Among the records that follow, find the line with "black wallet: 8 -> 6" and the line with "purple wallet: 1 -> 5". Set down those lines and all lines between them exactly, without adding anything.
Exercise inputs Start Marker
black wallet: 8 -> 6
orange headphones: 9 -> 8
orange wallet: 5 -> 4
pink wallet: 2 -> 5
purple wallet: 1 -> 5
Exercise inputs End Marker
Exercise inputs Start Marker
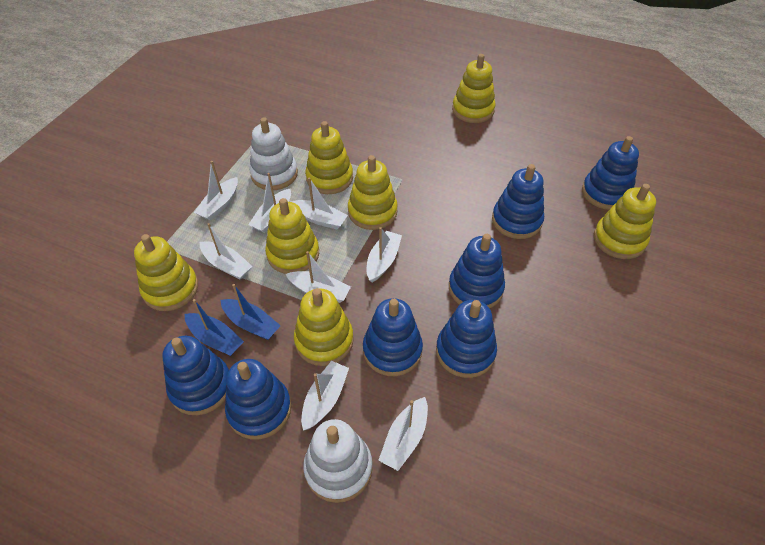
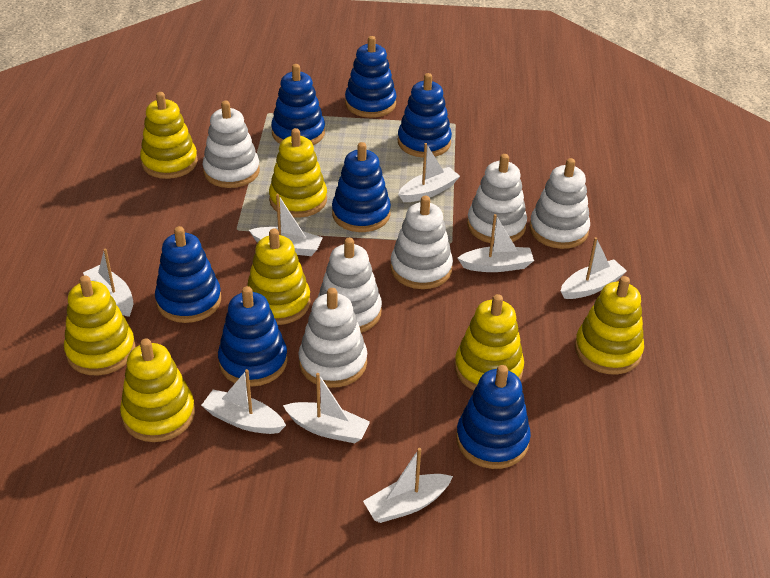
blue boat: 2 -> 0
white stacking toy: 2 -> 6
Exercise inputs End Marker
### Solution to this task
black wallet: 8 -> 6
orange headphones: 9 -> 8
orange wallet: 5 -> 4
pink wallet: 2 -> 5
purple wallet: 1 -> 5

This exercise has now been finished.